DATA:

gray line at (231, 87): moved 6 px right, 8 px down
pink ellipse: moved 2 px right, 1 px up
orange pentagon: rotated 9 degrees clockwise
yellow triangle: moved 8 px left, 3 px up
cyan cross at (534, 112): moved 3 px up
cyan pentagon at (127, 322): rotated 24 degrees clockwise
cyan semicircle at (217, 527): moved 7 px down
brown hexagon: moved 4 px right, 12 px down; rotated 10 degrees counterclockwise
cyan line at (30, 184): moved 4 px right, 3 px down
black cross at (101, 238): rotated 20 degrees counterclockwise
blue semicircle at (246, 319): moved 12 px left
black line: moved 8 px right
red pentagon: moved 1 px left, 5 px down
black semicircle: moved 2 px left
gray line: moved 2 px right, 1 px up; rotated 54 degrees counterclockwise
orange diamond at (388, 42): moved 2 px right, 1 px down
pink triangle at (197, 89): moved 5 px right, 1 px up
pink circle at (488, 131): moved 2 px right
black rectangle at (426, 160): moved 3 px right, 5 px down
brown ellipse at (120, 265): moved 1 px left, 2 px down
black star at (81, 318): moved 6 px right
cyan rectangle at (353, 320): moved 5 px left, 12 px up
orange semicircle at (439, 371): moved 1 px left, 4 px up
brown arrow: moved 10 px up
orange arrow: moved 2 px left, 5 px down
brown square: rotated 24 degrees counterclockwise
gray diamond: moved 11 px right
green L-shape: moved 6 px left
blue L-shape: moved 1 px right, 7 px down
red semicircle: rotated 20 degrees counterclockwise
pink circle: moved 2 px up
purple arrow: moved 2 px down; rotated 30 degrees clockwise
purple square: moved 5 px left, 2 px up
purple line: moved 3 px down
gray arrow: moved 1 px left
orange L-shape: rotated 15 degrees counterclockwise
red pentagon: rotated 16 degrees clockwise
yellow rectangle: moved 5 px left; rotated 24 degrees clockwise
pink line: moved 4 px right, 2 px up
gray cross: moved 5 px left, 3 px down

WHAT YOU WILL DO: Reproduce the entries above exactly, but only the lines between the line holding "yellow triangle: moved 8 px left, 3 px up" and the line holding "cyan line at", inclusive.

TASK RESULT:
yellow triangle: moved 8 px left, 3 px up
cyan cross at (534, 112): moved 3 px up
cyan pentagon at (127, 322): rotated 24 degrees clockwise
cyan semicircle at (217, 527): moved 7 px down
brown hexagon: moved 4 px right, 12 px down; rotated 10 degrees counterclockwise
cyan line at (30, 184): moved 4 px right, 3 px down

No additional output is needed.